__Directive__
Nothing but the lines from the start of the records below through the line that has "building: none -> [37,81,65,106]" should appear, each exactly as given.

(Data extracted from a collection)
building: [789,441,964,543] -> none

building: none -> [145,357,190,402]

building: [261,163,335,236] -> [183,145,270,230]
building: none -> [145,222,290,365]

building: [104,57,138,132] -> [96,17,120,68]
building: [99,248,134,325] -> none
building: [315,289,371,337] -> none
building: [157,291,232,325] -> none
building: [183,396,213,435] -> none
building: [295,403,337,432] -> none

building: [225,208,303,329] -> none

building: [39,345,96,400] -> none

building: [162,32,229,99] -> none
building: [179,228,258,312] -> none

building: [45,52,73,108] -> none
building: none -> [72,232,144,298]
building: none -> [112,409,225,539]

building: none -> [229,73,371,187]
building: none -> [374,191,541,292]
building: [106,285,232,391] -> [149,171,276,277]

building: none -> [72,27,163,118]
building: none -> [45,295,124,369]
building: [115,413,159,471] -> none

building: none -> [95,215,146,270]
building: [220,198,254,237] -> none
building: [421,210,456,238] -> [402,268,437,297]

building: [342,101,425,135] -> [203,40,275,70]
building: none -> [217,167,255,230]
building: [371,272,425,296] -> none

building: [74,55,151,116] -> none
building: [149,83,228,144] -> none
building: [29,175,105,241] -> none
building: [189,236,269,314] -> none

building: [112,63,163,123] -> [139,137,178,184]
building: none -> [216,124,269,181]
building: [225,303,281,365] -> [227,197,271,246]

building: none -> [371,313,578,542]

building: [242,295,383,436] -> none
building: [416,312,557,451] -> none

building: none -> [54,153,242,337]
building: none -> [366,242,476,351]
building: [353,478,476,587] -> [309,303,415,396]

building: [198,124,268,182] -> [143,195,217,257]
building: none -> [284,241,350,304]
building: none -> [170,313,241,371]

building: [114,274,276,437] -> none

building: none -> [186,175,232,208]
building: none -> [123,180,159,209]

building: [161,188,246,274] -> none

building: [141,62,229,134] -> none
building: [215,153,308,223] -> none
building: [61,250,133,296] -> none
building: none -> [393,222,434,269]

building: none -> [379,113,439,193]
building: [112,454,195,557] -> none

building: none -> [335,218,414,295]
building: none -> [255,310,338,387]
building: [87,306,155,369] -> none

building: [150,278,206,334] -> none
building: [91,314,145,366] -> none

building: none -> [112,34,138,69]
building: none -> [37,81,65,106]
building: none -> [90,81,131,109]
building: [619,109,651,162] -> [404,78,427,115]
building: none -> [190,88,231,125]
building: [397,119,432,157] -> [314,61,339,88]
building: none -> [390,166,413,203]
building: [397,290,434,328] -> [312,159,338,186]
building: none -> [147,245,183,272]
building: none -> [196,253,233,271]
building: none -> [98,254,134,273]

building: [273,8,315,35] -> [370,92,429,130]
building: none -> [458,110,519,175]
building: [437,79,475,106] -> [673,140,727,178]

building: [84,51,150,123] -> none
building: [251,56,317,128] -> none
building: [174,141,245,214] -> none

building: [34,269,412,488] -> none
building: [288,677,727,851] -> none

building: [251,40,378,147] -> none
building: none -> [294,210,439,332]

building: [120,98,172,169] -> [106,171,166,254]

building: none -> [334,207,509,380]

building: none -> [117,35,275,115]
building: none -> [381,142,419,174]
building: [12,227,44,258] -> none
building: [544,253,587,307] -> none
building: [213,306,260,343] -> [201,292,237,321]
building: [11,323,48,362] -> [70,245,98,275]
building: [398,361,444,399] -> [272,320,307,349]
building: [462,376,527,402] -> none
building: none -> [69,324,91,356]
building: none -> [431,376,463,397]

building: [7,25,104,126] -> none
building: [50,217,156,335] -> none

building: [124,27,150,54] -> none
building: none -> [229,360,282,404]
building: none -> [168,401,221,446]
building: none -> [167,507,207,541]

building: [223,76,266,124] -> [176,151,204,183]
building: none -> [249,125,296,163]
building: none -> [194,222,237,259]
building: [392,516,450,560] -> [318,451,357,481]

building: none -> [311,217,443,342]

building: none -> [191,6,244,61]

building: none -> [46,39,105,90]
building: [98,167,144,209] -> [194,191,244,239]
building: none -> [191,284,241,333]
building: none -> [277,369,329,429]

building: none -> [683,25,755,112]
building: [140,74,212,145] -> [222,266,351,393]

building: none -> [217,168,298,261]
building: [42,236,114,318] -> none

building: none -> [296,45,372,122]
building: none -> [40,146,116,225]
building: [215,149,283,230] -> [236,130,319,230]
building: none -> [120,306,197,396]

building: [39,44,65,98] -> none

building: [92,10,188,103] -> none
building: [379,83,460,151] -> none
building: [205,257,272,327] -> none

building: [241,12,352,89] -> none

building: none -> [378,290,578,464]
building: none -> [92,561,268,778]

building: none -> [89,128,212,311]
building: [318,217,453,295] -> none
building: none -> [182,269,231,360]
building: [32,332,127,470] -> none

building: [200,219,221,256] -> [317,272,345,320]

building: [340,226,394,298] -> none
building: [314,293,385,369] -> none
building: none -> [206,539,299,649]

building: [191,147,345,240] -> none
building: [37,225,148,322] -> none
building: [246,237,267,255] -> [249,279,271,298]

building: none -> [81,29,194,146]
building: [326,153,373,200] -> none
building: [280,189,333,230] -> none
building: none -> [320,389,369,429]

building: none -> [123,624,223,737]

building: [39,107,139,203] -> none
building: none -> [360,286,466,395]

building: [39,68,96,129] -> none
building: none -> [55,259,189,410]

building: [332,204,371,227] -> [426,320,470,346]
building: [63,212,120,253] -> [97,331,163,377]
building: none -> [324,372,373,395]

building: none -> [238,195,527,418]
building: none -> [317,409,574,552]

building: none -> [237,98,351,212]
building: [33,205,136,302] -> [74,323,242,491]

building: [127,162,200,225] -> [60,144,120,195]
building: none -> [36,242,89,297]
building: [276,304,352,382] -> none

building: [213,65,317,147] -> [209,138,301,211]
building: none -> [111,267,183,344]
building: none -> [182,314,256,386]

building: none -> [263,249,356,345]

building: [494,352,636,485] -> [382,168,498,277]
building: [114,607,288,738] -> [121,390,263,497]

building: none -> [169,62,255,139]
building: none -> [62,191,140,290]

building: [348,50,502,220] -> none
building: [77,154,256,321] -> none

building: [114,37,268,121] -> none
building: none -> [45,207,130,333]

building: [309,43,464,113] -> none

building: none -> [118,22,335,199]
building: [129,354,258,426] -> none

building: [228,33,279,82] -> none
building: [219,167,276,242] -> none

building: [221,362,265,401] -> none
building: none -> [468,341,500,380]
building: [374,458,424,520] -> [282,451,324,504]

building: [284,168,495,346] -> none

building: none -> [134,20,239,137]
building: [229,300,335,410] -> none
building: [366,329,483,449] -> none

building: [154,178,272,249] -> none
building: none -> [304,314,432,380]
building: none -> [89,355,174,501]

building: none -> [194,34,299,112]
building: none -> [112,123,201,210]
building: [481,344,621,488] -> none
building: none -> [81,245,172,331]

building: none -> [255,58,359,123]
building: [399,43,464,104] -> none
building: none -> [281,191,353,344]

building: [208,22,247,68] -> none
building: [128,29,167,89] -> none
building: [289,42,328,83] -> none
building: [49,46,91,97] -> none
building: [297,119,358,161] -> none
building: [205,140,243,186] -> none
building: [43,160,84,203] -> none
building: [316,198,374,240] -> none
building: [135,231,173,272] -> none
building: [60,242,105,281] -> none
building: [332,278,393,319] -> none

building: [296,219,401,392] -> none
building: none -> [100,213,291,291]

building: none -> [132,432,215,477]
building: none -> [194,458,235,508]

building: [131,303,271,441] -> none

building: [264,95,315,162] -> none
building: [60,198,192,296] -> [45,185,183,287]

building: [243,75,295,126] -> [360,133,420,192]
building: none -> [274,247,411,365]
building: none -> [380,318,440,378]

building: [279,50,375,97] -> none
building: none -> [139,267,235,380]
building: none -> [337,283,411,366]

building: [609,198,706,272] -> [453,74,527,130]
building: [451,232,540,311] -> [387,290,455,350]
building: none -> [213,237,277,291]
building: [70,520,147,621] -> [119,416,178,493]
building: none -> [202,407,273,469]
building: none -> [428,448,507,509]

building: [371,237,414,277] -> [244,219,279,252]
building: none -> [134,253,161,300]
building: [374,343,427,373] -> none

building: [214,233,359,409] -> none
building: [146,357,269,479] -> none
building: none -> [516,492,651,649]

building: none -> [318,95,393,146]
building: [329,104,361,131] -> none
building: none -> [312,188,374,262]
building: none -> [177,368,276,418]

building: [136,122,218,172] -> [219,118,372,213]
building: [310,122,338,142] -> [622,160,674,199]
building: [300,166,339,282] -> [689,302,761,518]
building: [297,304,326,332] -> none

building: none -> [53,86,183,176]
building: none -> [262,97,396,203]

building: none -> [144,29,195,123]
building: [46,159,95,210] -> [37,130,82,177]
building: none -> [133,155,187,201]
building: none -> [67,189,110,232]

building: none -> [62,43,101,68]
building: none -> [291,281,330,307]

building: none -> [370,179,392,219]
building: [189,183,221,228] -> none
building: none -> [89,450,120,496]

__Reply to the exercise__
building: [789,441,964,543] -> none

building: none -> [145,357,190,402]

building: [261,163,335,236] -> [183,145,270,230]
building: none -> [145,222,290,365]

building: [104,57,138,132] -> [96,17,120,68]
building: [99,248,134,325] -> none
building: [315,289,371,337] -> none
building: [157,291,232,325] -> none
building: [183,396,213,435] -> none
building: [295,403,337,432] -> none

building: [225,208,303,329] -> none

building: [39,345,96,400] -> none

building: [162,32,229,99] -> none
building: [179,228,258,312] -> none

building: [45,52,73,108] -> none
building: none -> [72,232,144,298]
building: none -> [112,409,225,539]

building: none -> [229,73,371,187]
building: none -> [374,191,541,292]
building: [106,285,232,391] -> [149,171,276,277]

building: none -> [72,27,163,118]
building: none -> [45,295,124,369]
building: [115,413,159,471] -> none

building: none -> [95,215,146,270]
building: [220,198,254,237] -> none
building: [421,210,456,238] -> [402,268,437,297]

building: [342,101,425,135] -> [203,40,275,70]
building: none -> [217,167,255,230]
building: [371,272,425,296] -> none

building: [74,55,151,116] -> none
building: [149,83,228,144] -> none
building: [29,175,105,241] -> none
building: [189,236,269,314] -> none

building: [112,63,163,123] -> [139,137,178,184]
building: none -> [216,124,269,181]
building: [225,303,281,365] -> [227,197,271,246]

building: none -> [371,313,578,542]

building: [242,295,383,436] -> none
building: [416,312,557,451] -> none

building: none -> [54,153,242,337]
building: none -> [366,242,476,351]
building: [353,478,476,587] -> [309,303,415,396]

building: [198,124,268,182] -> [143,195,217,257]
building: none -> [284,241,350,304]
building: none -> [170,313,241,371]

building: [114,274,276,437] -> none

building: none -> [186,175,232,208]
building: none -> [123,180,159,209]

building: [161,188,246,274] -> none

building: [141,62,229,134] -> none
building: [215,153,308,223] -> none
building: [61,250,133,296] -> none
building: none -> [393,222,434,269]

building: none -> [379,113,439,193]
building: [112,454,195,557] -> none

building: none -> [335,218,414,295]
building: none -> [255,310,338,387]
building: [87,306,155,369] -> none

building: [150,278,206,334] -> none
building: [91,314,145,366] -> none

building: none -> [112,34,138,69]
building: none -> [37,81,65,106]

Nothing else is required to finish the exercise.